[Data records]
- - - - -

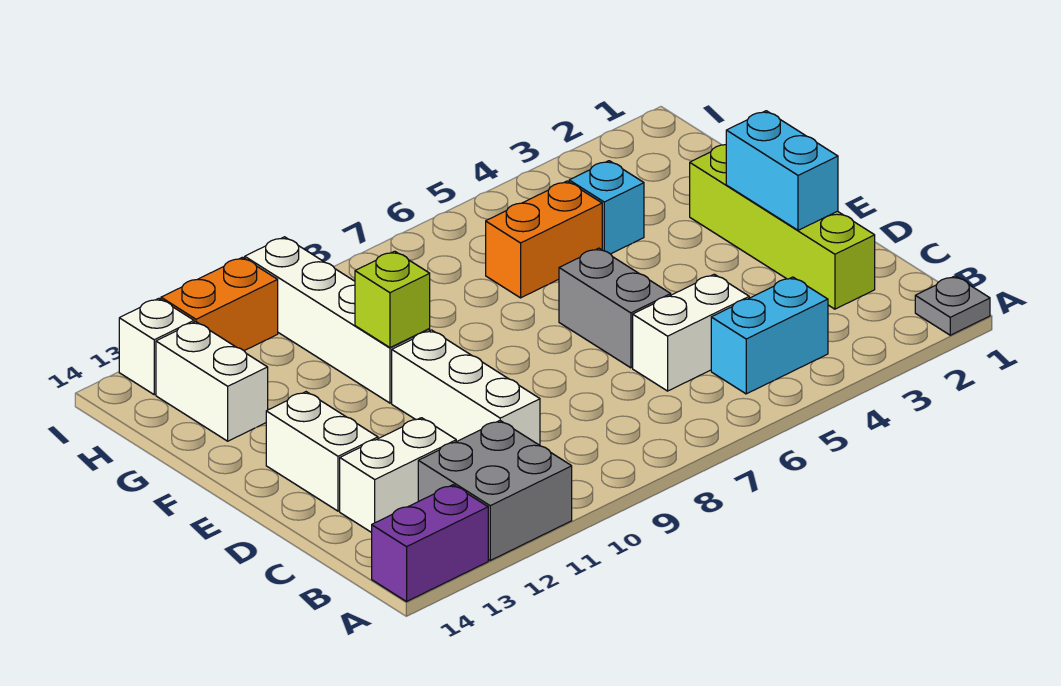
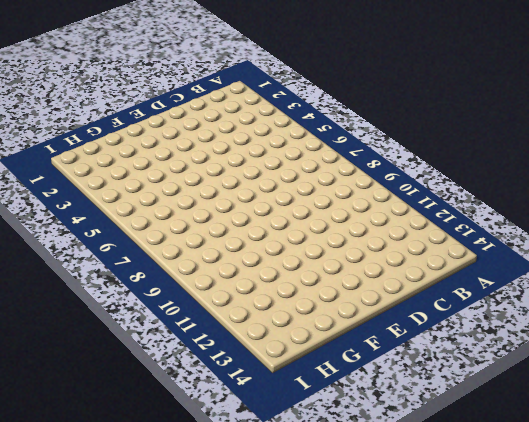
none -> grey plate A1 level 1
none -> grey brick A11:B12 level 1
none -> purple brick A13:A14 level 1

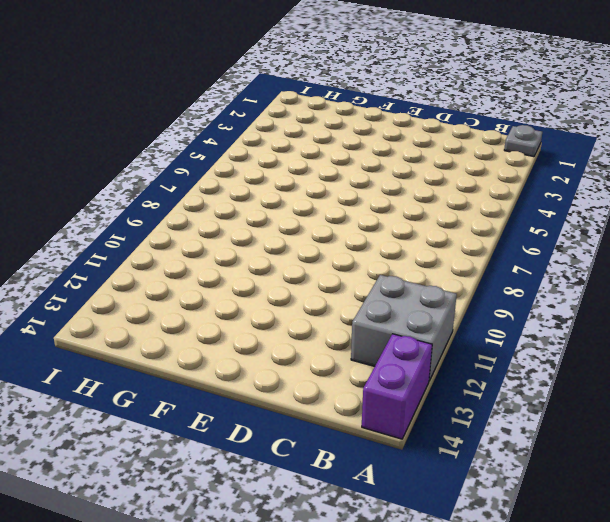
none -> cyan brick B4:B5 level 1
none -> lime brick C2:F2 level 1
none -> white brick C5:C6 level 1

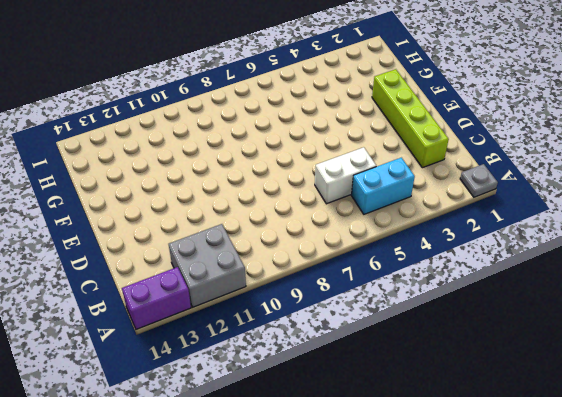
none -> white brick C10:E10 level 1
none -> white brick C12:C13 level 1
none -> grey brick D6:E6 level 1

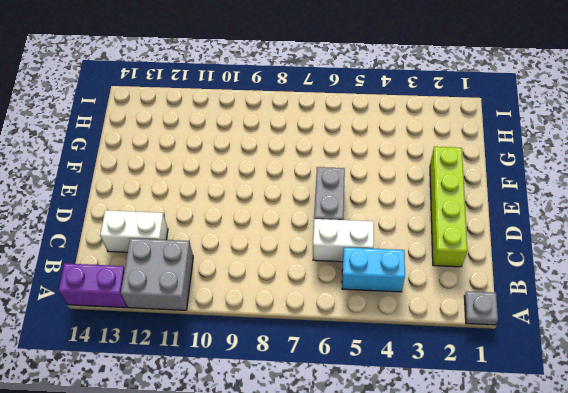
none -> white brick C10:E10 level 1
none -> white brick D13:E13 level 1
none -> white brick F10:I10 level 1

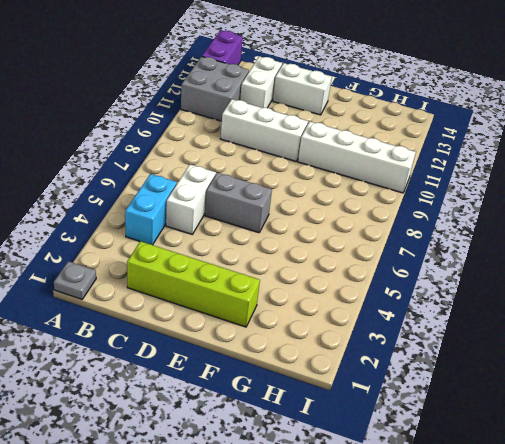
none -> cyan brick G4 level 1
none -> orange brick G5:G6 level 1
none -> white brick G13:H13 level 1

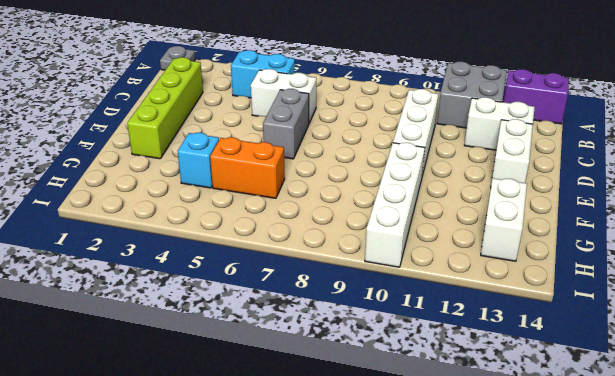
none -> orange brick I11:I12 level 1
none -> white brick I13 level 1
none -> cyan brick D2:E2 level 2

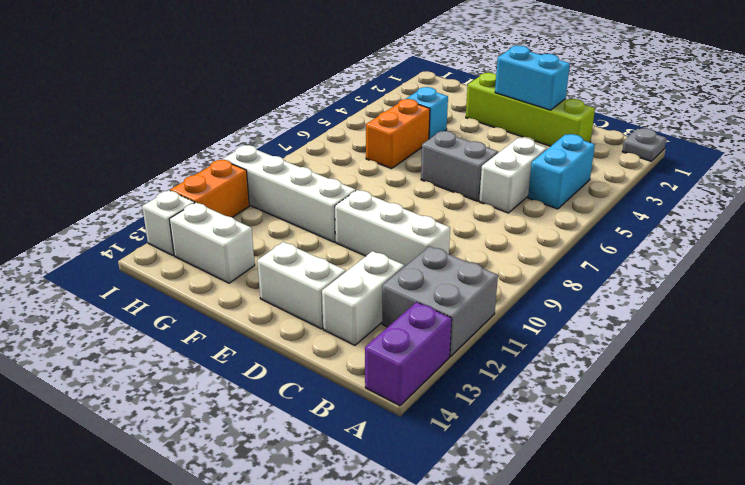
none -> lime brick F10 level 2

- - - - -

[Work order] Copy out every line of the data where the word "lime" occurs.

[Answer for this exercise]
none -> lime brick C2:F2 level 1
none -> lime brick F10 level 2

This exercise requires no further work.